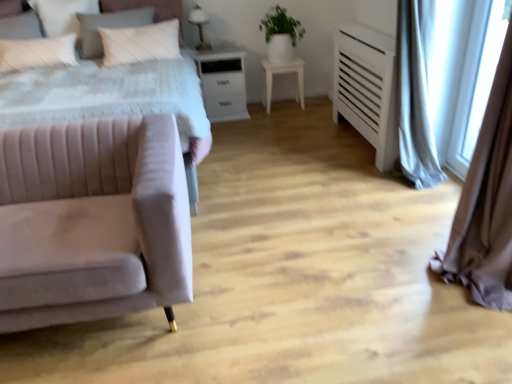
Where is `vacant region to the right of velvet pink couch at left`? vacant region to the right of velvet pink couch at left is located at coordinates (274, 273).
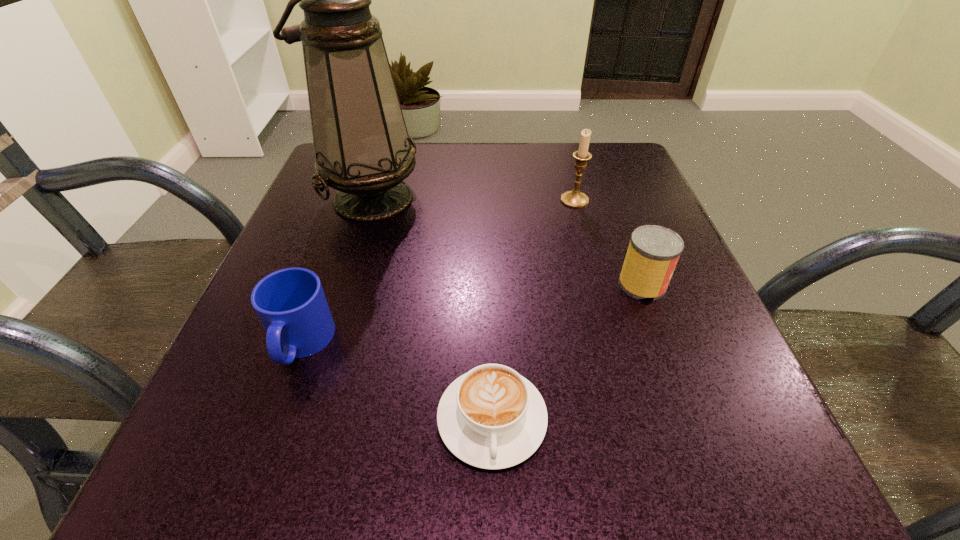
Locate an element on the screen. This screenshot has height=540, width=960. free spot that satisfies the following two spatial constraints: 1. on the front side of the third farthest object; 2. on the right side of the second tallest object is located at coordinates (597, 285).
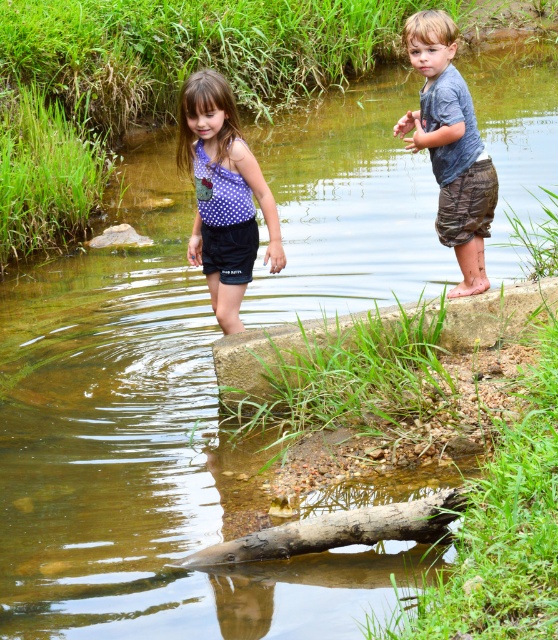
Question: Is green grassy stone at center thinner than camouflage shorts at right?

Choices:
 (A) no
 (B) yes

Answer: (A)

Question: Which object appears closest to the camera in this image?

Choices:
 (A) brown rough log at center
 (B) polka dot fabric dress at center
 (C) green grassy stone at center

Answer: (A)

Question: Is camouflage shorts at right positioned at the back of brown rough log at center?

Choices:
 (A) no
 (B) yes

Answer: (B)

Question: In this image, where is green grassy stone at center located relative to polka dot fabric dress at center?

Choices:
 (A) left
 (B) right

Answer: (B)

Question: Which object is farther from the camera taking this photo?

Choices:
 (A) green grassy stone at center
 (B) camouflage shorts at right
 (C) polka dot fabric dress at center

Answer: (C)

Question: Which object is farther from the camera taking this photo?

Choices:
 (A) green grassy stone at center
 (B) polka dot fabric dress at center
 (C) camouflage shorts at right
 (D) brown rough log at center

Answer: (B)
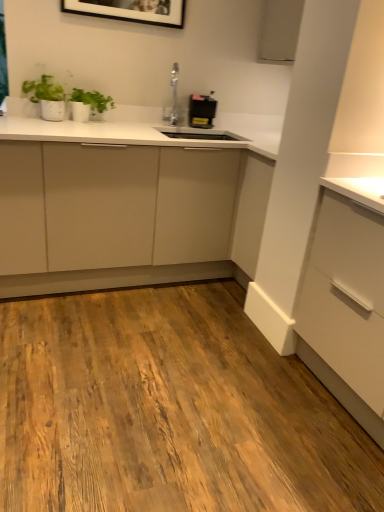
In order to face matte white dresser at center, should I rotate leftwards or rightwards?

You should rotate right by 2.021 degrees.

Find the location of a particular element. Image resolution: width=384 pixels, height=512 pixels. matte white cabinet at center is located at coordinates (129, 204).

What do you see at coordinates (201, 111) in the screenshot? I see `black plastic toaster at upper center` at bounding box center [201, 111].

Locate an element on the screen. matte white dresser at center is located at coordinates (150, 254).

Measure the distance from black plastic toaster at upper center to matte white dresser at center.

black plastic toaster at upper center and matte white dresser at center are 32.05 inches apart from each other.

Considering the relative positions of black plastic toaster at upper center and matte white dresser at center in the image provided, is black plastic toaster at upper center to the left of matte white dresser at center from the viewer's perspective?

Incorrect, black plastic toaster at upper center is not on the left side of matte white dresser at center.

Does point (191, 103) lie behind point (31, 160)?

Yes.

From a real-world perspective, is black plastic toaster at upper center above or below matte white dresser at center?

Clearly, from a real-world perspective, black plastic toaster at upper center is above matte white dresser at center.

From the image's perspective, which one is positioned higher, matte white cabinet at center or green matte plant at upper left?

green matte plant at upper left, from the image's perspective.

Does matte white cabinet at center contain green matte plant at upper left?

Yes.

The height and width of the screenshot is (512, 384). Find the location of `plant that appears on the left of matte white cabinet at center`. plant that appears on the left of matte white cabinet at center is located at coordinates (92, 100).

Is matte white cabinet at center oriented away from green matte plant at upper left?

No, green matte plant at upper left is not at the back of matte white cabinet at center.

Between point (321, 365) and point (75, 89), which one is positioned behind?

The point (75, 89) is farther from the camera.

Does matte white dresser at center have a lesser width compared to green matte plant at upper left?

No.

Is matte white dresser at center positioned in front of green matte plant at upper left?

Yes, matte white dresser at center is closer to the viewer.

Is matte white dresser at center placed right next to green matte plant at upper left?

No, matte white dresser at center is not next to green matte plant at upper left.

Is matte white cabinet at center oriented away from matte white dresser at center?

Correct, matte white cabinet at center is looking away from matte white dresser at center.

- - -

> What you should do
Please turn the material into a numbered list, starting at its first line and ending after the line that contains "Measure the distance". Leave out blank lines and the pictures.

> Answer box
1. Where is `vacant region to the right of velvet pink couch at left`? vacant region to the right of velvet pink couch at left is located at coordinates (274, 273).
2. Locate an element on the screen. This screenshot has height=540, width=960. free spot that satisfies the following two spatial constraints: 1. on the front side of the third farthest object; 2. on the right side of the second tallest object is located at coordinates (597, 285).
3. Question: Is green grassy stone at center thinner than camouflage shorts at right?
4. Choices:
5.  (A) no
6.  (B) yes
7. Answer: (A)
8. Question: Which object appears closest to the camera in this image?
9. Choices:
10.  (A) brown rough log at center
11.  (B) polka dot fabric dress at center
12.  (C) green grassy stone at center
13. Answer: (A)
14. Question: Is camouflage shorts at right positioned at the back of brown rough log at center?
15. Choices:
16.  (A) no
17.  (B) yes
18. Answer: (B)
19. Question: In this image, where is green grassy stone at center located relative to polka dot fabric dress at center?
20. Choices:
21.  (A) left
22.  (B) right
23. Answer: (B)
24. Question: Which object is farther from the camera taking this photo?
25. Choices:
26.  (A) green grassy stone at center
27.  (B) camouflage shorts at right
28.  (C) polka dot fabric dress at center
29. Answer: (C)
30. Question: Which object is farther from the camera taking this photo?
31. Choices:
32.  (A) green grassy stone at center
33.  (B) polka dot fabric dress at center
34.  (C) camouflage shorts at right
35.  (D) brown rough log at center
36. Answer: (B)
37. In order to face matte white dresser at center, should I rotate leftwards or rightwards?
38. You should rotate right by 2.021 degrees.
39. Find the location of a particular element. Image resolution: width=384 pixels, height=512 pixels. matte white cabinet at center is located at coordinates (129, 204).
40. What do you see at coordinates (201, 111) in the screenshot? I see `black plastic toaster at upper center` at bounding box center [201, 111].
41. Locate an element on the screen. matte white dresser at center is located at coordinates (150, 254).
42. Measure the distance from black plastic toaster at upper center to matte white dresser at center.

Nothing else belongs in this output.